**DATA:**
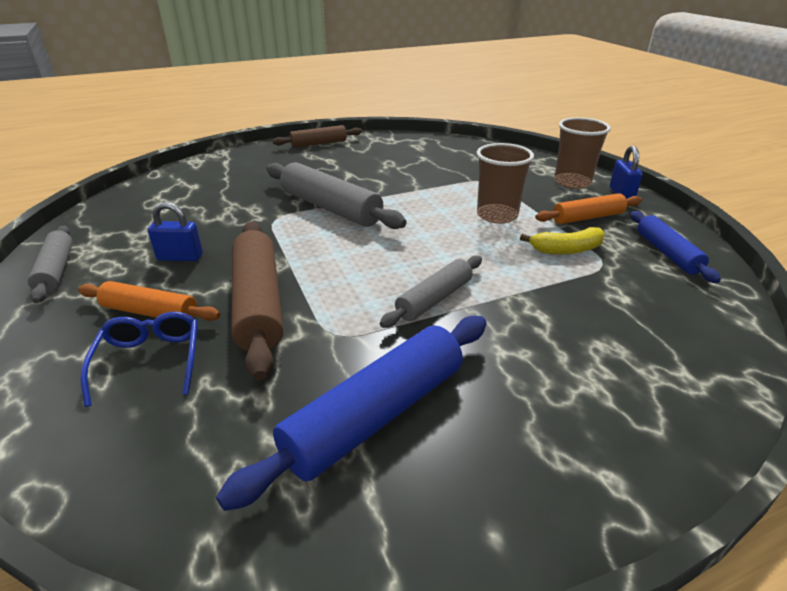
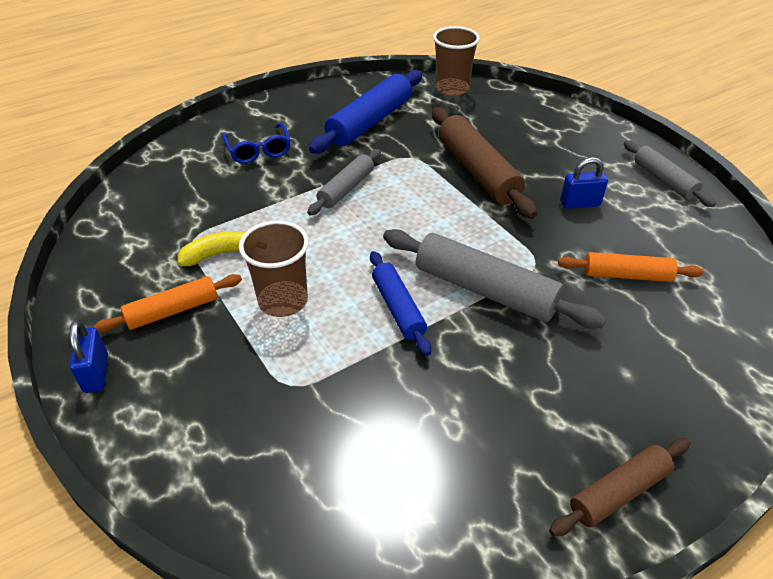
camera: 170 degrees right, 10 degrees up
(150, 312) = (547, 157): orange rolling pin -> orange rolling pin (626, 275)
(150, 361) = (513, 131): blue glasses -> blue glasses (258, 150)
(572, 182) = (154, 399): brown cup -> brown cup (452, 89)
(667, 253) = (118, 261): blue rolling pin -> blue rolling pin (398, 308)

**AIM OF THE TASK:**
Transcribe all the lines above exactly; any image among them is skipped.

**EXPECTED ANSWER:**
camera: 170 degrees right, 10 degrees up
(150, 312) = (547, 157): orange rolling pin -> orange rolling pin (626, 275)
(150, 361) = (513, 131): blue glasses -> blue glasses (258, 150)
(572, 182) = (154, 399): brown cup -> brown cup (452, 89)
(667, 253) = (118, 261): blue rolling pin -> blue rolling pin (398, 308)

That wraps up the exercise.